Data
——————————

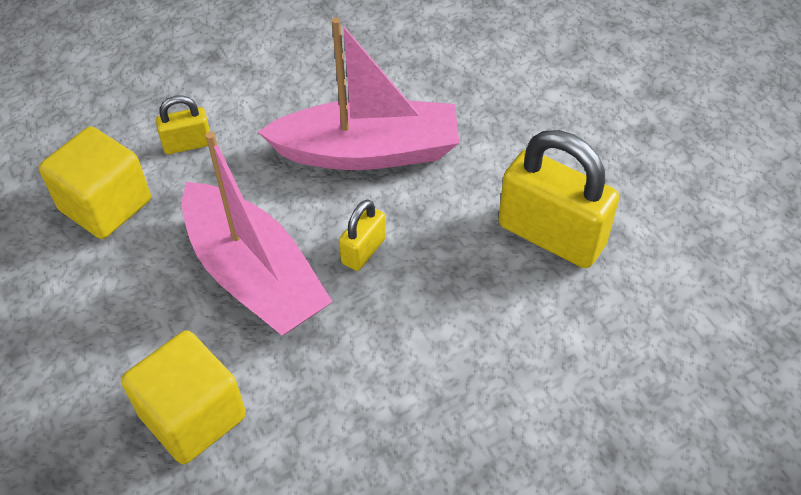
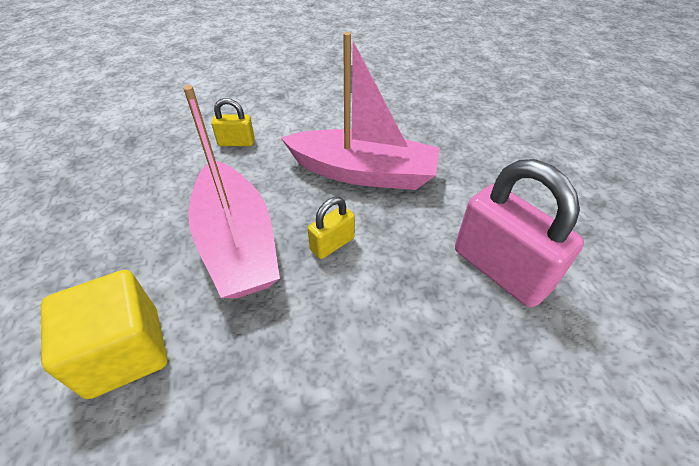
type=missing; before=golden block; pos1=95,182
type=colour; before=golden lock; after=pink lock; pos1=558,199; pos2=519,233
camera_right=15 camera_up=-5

——————————

What is expected
Give again, exactly and with nothing added, the lines running from the one that contains "type=colour; before=golden lock;" to the last line of the material.

Exercise result
type=colour; before=golden lock; after=pink lock; pos1=558,199; pos2=519,233
camera_right=15 camera_up=-5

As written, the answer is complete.